All entries must be transcribed exactly, down to the last character.

(Provided material)

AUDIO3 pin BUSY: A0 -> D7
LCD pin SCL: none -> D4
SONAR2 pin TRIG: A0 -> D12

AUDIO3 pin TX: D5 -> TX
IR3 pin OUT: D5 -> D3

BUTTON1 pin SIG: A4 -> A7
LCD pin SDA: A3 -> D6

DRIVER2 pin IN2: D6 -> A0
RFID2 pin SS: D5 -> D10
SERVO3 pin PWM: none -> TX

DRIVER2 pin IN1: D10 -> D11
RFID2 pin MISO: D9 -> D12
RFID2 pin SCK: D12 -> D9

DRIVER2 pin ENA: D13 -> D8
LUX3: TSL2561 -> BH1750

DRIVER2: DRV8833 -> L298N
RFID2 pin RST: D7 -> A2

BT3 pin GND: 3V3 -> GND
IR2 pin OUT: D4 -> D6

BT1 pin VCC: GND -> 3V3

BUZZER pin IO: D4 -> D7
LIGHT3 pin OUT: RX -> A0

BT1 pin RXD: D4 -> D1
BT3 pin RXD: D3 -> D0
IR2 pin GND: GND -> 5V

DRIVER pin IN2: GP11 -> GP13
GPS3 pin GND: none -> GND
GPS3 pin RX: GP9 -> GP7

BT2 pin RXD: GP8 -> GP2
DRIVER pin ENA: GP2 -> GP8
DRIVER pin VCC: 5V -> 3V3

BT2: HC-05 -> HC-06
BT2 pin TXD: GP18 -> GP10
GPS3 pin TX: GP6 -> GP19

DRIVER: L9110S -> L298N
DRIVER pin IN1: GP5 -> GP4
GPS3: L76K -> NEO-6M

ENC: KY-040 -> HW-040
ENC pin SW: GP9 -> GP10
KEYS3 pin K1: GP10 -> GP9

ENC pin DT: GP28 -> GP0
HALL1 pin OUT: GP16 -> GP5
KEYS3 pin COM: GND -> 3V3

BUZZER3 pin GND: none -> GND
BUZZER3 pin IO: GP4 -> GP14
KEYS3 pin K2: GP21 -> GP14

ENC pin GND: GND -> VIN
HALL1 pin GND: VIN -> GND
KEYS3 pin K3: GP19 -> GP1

(End Provided material)

■ **Exercise response**:
AUDIO3 pin BUSY: A0 -> D7
LCD pin SCL: none -> D4
SONAR2 pin TRIG: A0 -> D12

AUDIO3 pin TX: D5 -> TX
IR3 pin OUT: D5 -> D3

BUTTON1 pin SIG: A4 -> A7
LCD pin SDA: A3 -> D6

DRIVER2 pin IN2: D6 -> A0
RFID2 pin SS: D5 -> D10
SERVO3 pin PWM: none -> TX

DRIVER2 pin IN1: D10 -> D11
RFID2 pin MISO: D9 -> D12
RFID2 pin SCK: D12 -> D9

DRIVER2 pin ENA: D13 -> D8
LUX3: TSL2561 -> BH1750

DRIVER2: DRV8833 -> L298N
RFID2 pin RST: D7 -> A2

BT3 pin GND: 3V3 -> GND
IR2 pin OUT: D4 -> D6

BT1 pin VCC: GND -> 3V3

BUZZER pin IO: D4 -> D7
LIGHT3 pin OUT: RX -> A0

BT1 pin RXD: D4 -> D1
BT3 pin RXD: D3 -> D0
IR2 pin GND: GND -> 5V

DRIVER pin IN2: GP11 -> GP13
GPS3 pin GND: none -> GND
GPS3 pin RX: GP9 -> GP7

BT2 pin RXD: GP8 -> GP2
DRIVER pin ENA: GP2 -> GP8
DRIVER pin VCC: 5V -> 3V3

BT2: HC-05 -> HC-06
BT2 pin TXD: GP18 -> GP10
GPS3 pin TX: GP6 -> GP19

DRIVER: L9110S -> L298N
DRIVER pin IN1: GP5 -> GP4
GPS3: L76K -> NEO-6M

ENC: KY-040 -> HW-040
ENC pin SW: GP9 -> GP10
KEYS3 pin K1: GP10 -> GP9

ENC pin DT: GP28 -> GP0
HALL1 pin OUT: GP16 -> GP5
KEYS3 pin COM: GND -> 3V3

BUZZER3 pin GND: none -> GND
BUZZER3 pin IO: GP4 -> GP14
KEYS3 pin K2: GP21 -> GP14

ENC pin GND: GND -> VIN
HALL1 pin GND: VIN -> GND
KEYS3 pin K3: GP19 -> GP1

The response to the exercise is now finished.